Segment Open
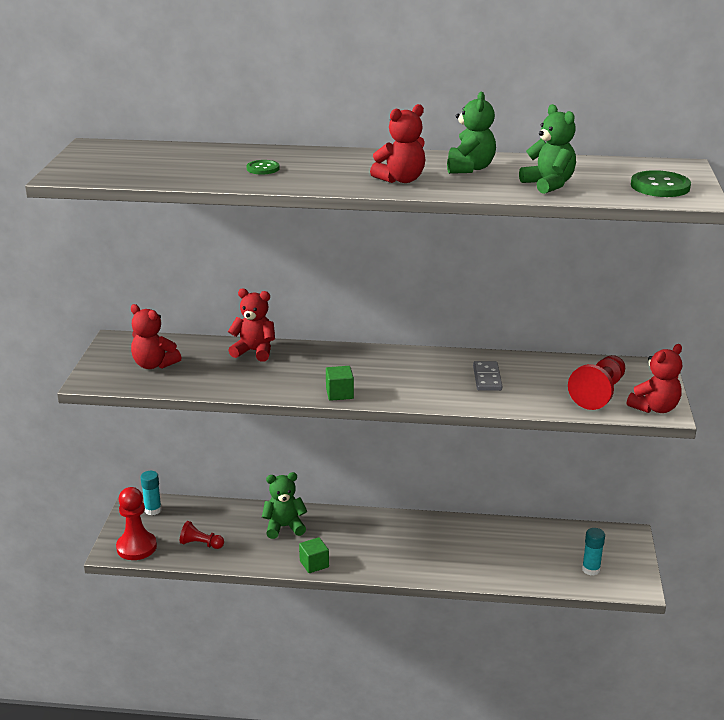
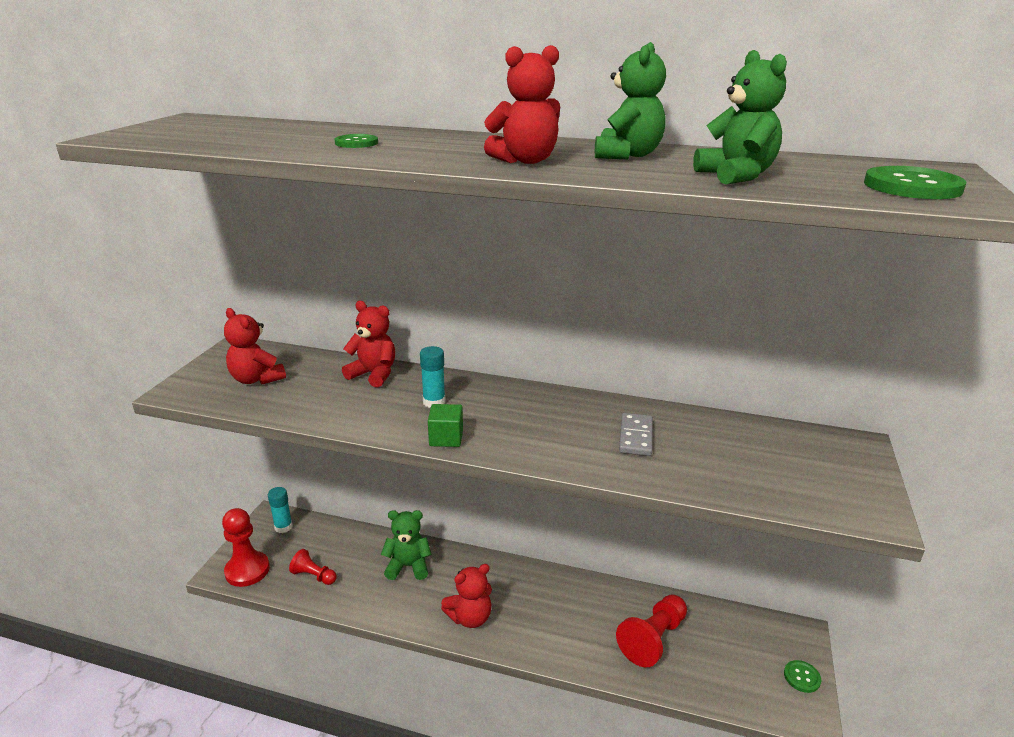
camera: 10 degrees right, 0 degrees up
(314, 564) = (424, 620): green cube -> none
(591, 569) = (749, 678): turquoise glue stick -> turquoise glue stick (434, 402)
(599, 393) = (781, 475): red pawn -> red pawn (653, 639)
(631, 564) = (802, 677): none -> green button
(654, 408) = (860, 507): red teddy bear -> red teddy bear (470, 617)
Segment Closed
Segment Open
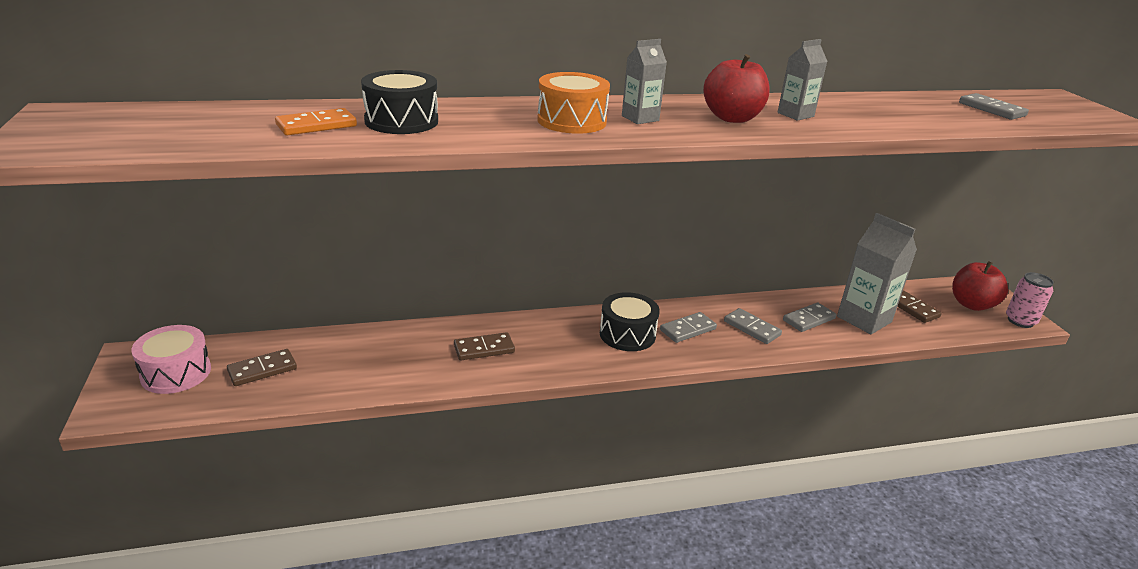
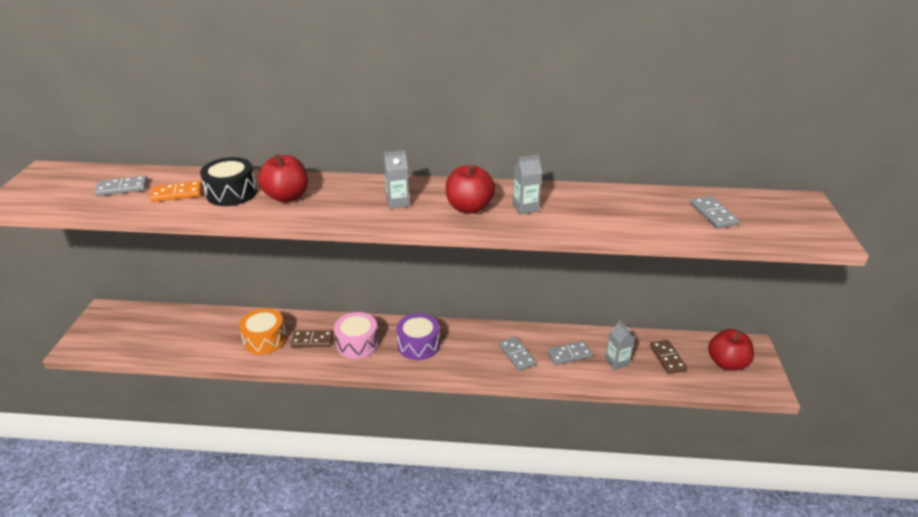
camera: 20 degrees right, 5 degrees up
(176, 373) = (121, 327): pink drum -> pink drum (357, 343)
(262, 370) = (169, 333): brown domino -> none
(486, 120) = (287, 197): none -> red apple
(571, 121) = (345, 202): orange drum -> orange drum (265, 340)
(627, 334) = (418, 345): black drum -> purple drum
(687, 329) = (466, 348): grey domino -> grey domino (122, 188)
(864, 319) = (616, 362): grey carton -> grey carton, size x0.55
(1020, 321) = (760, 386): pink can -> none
Segment Closed
Segment Open
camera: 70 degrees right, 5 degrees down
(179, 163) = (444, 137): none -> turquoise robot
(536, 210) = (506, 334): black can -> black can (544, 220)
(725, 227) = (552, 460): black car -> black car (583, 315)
Segment Closed
## [Exercise goal]
In the data above, start at the line that has "(314, 564) = (424, 620): green cube -> none", stop after the line that has "(654, 408) = (860, 507): red", and print every line in between exactly as it stands.

## [Worked solution]
(314, 564) = (424, 620): green cube -> none
(591, 569) = (749, 678): turquoise glue stick -> turquoise glue stick (434, 402)
(599, 393) = (781, 475): red pawn -> red pawn (653, 639)
(631, 564) = (802, 677): none -> green button
(654, 408) = (860, 507): red teddy bear -> red teddy bear (470, 617)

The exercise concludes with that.